[Information shown]
□ □ □

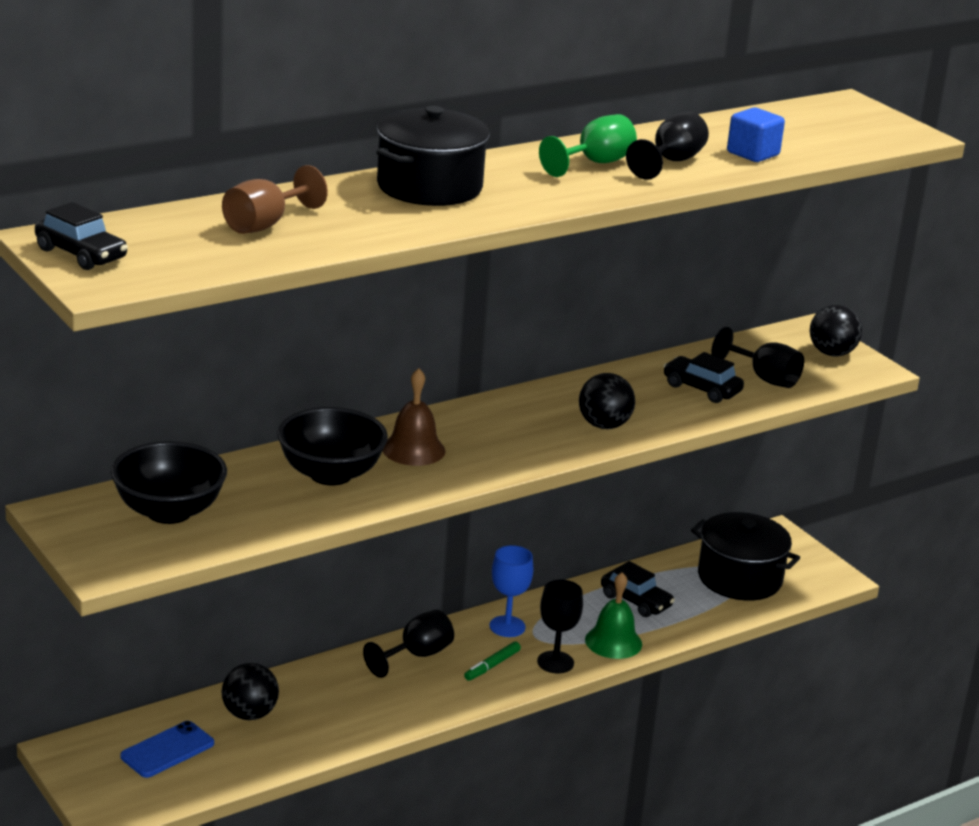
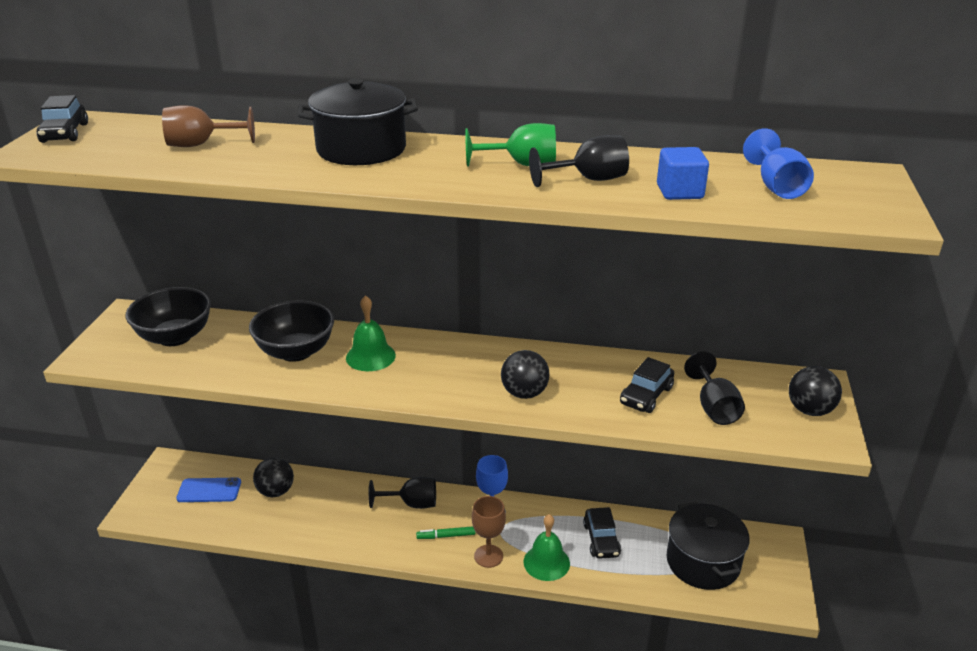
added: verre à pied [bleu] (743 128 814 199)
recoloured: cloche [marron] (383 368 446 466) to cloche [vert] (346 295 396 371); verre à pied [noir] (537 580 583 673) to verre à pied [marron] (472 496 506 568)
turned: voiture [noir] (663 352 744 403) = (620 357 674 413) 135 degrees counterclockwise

□ □ □

[Prompt] Repeat the lines above exactly, and keep every picture out.

[Solved problem]
added: verre à pied [bleu] (743 128 814 199)
recoloured: cloche [marron] (383 368 446 466) to cloche [vert] (346 295 396 371); verre à pied [noir] (537 580 583 673) to verre à pied [marron] (472 496 506 568)
turned: voiture [noir] (663 352 744 403) = (620 357 674 413) 135 degrees counterclockwise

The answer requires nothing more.